**About this task:** Please retype the entries exactly as they stand, leaving out any pictures.
START Given information
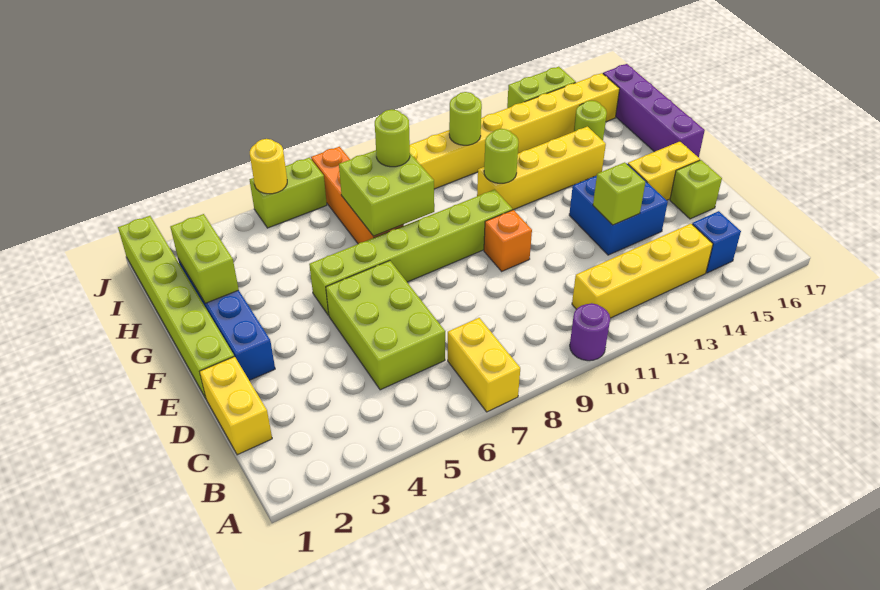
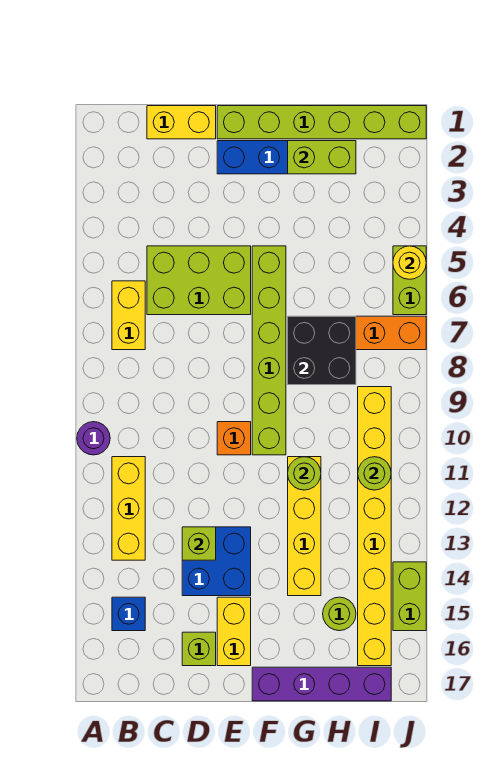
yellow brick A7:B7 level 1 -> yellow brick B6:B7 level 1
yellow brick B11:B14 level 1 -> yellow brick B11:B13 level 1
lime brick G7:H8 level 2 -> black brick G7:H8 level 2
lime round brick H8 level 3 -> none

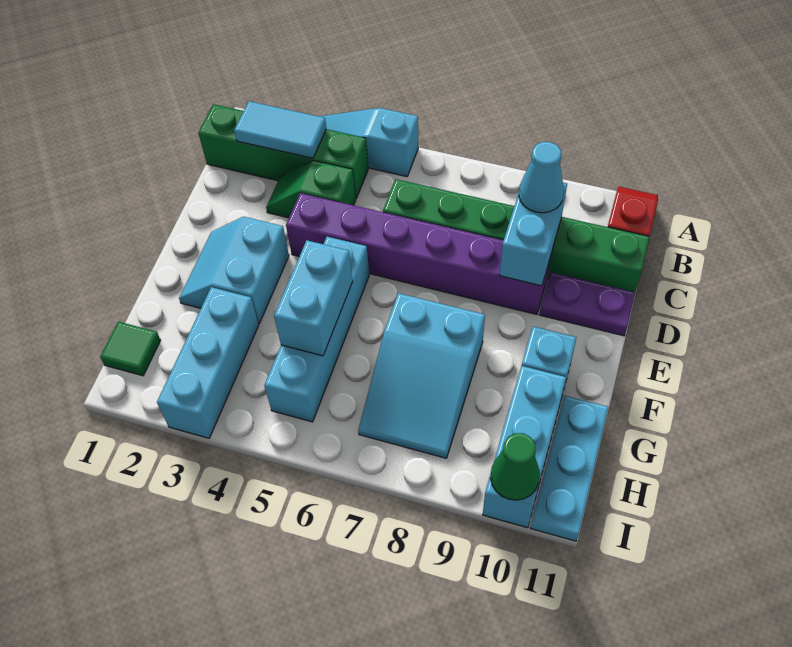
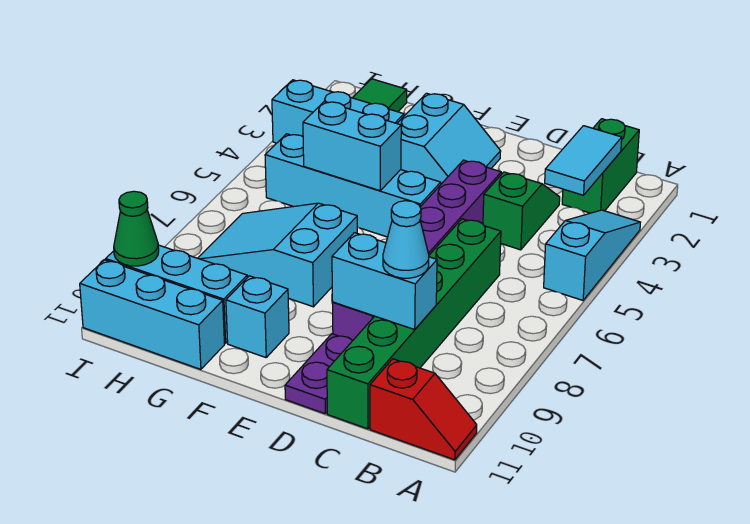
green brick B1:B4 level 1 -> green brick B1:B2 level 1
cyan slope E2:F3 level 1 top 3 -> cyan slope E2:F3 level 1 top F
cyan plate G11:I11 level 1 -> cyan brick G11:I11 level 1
END Given information
**Solved exercise:**
yellow brick A7:B7 level 1 -> yellow brick B6:B7 level 1
yellow brick B11:B14 level 1 -> yellow brick B11:B13 level 1
lime brick G7:H8 level 2 -> black brick G7:H8 level 2
lime round brick H8 level 3 -> none

green brick B1:B4 level 1 -> green brick B1:B2 level 1
cyan slope E2:F3 level 1 top 3 -> cyan slope E2:F3 level 1 top F
cyan plate G11:I11 level 1 -> cyan brick G11:I11 level 1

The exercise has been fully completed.